**RECORDS SUPPLIED:**
━━━━━━━━━━━━━━━━━━━━━━━━━━━━━━

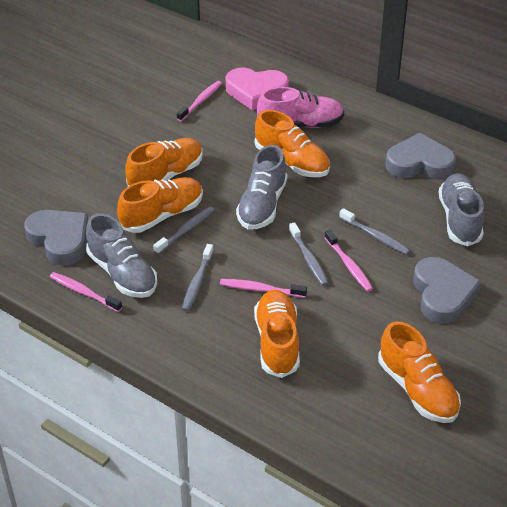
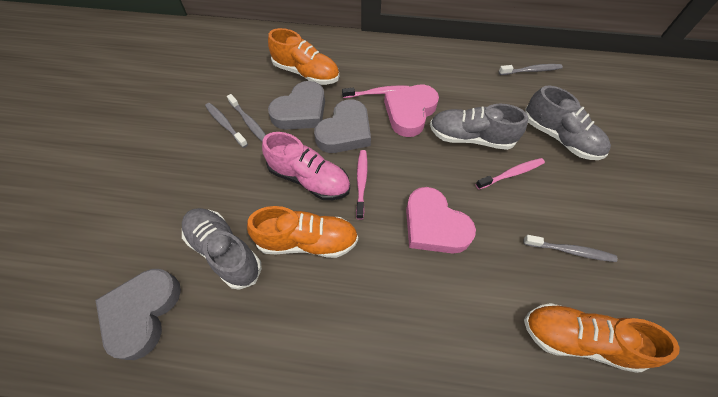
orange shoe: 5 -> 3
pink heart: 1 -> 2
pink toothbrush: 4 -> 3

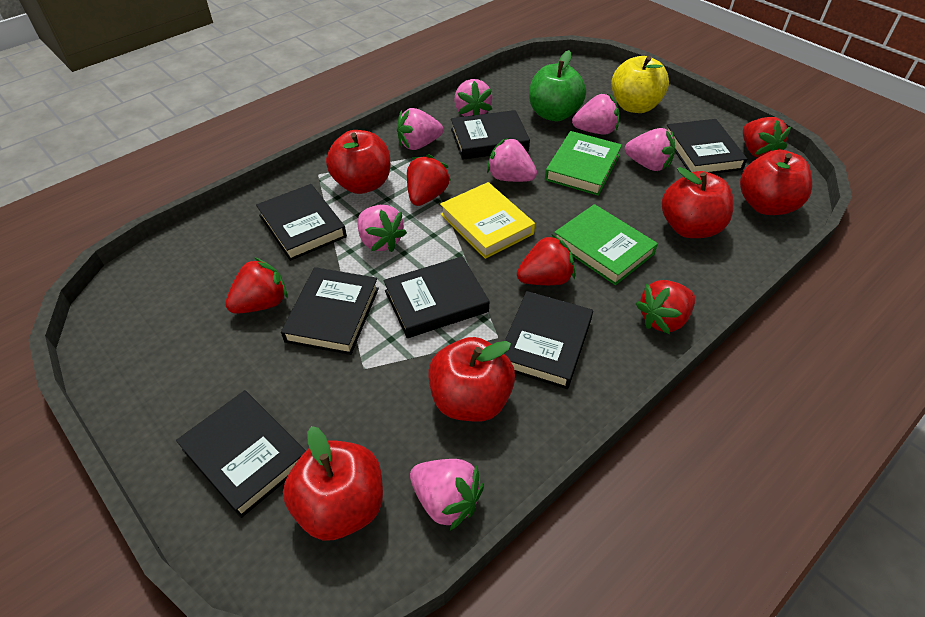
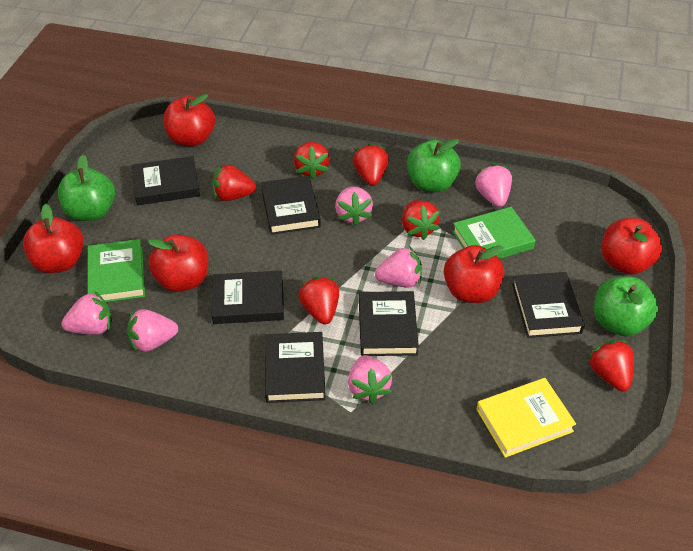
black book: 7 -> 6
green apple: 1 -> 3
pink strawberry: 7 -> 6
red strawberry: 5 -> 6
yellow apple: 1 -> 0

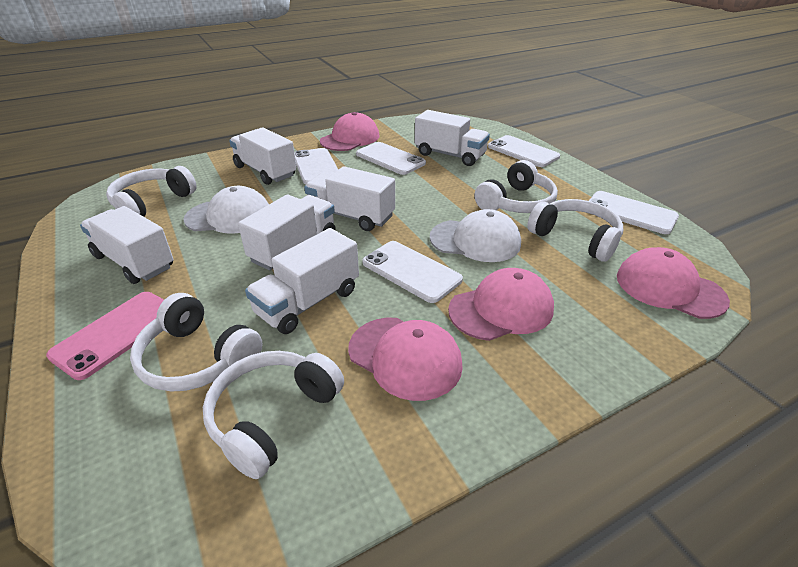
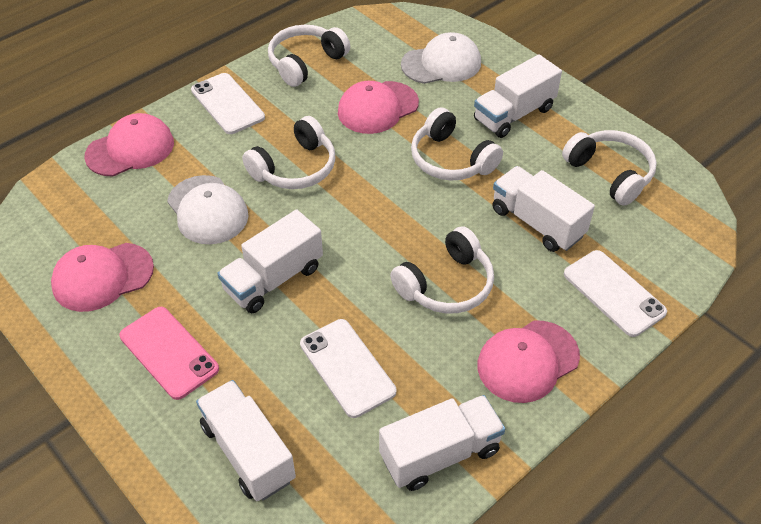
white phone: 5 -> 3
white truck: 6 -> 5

━━━━━━━━━━━━━━━━━━━━━━━━━━━━━━

**EXERCISE:** What you output should match the records line for line, minus the pictures.

**OUTPUT OF THE EXERCISE:**
orange shoe: 5 -> 3
pink heart: 1 -> 2
pink toothbrush: 4 -> 3

black book: 7 -> 6
green apple: 1 -> 3
pink strawberry: 7 -> 6
red strawberry: 5 -> 6
yellow apple: 1 -> 0

white phone: 5 -> 3
white truck: 6 -> 5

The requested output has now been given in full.